• SUPPLIED MATERIAL
- - -

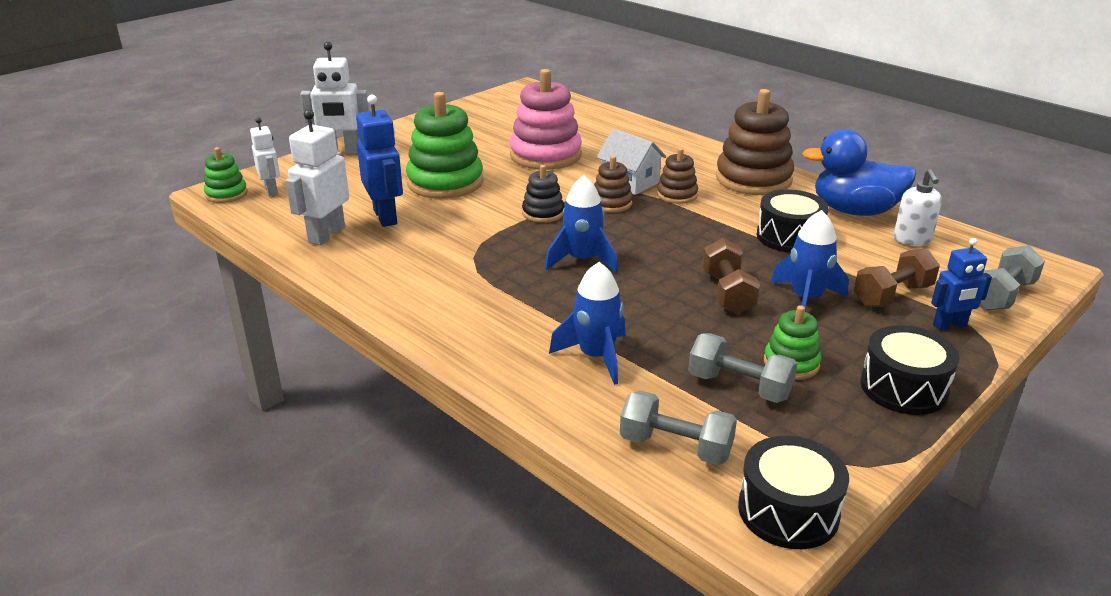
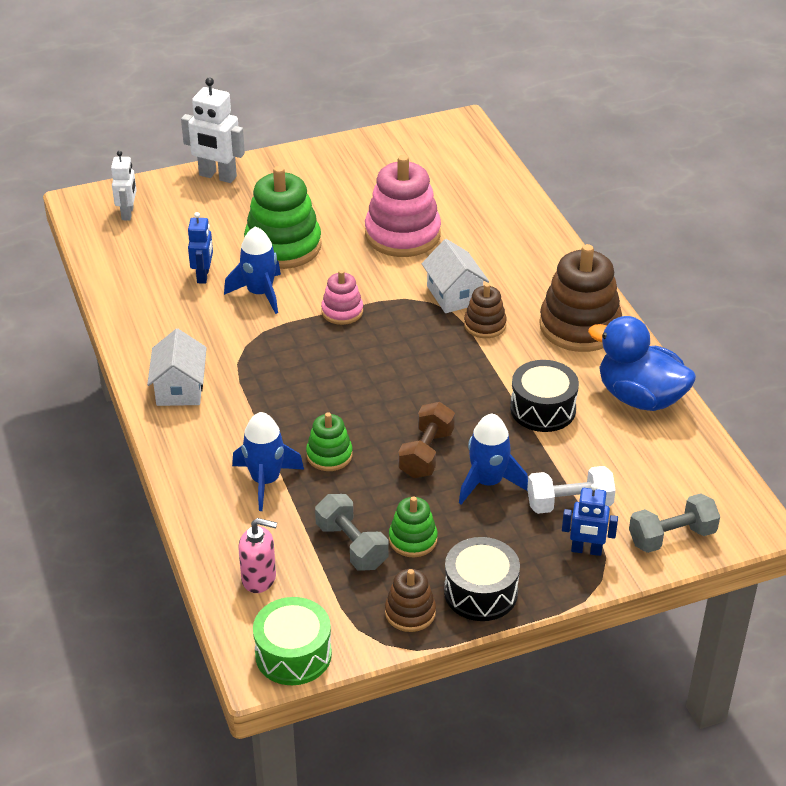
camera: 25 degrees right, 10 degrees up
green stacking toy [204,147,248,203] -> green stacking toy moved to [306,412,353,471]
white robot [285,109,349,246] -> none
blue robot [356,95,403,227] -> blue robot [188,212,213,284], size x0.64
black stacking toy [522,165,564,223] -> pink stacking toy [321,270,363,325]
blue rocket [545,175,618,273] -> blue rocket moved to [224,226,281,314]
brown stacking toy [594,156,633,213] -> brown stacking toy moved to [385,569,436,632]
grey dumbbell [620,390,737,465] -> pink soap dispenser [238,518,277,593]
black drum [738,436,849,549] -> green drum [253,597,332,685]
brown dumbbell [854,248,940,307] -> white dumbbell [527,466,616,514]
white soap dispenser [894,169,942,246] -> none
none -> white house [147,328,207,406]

- - -

• WHAT THE TASK REQUIRES
Write out the whole listing exactly as it appears, and omit the pictures.

• EXERCISE ANSWER
camera: 25 degrees right, 10 degrees up
green stacking toy [204,147,248,203] -> green stacking toy moved to [306,412,353,471]
white robot [285,109,349,246] -> none
blue robot [356,95,403,227] -> blue robot [188,212,213,284], size x0.64
black stacking toy [522,165,564,223] -> pink stacking toy [321,270,363,325]
blue rocket [545,175,618,273] -> blue rocket moved to [224,226,281,314]
brown stacking toy [594,156,633,213] -> brown stacking toy moved to [385,569,436,632]
grey dumbbell [620,390,737,465] -> pink soap dispenser [238,518,277,593]
black drum [738,436,849,549] -> green drum [253,597,332,685]
brown dumbbell [854,248,940,307] -> white dumbbell [527,466,616,514]
white soap dispenser [894,169,942,246] -> none
none -> white house [147,328,207,406]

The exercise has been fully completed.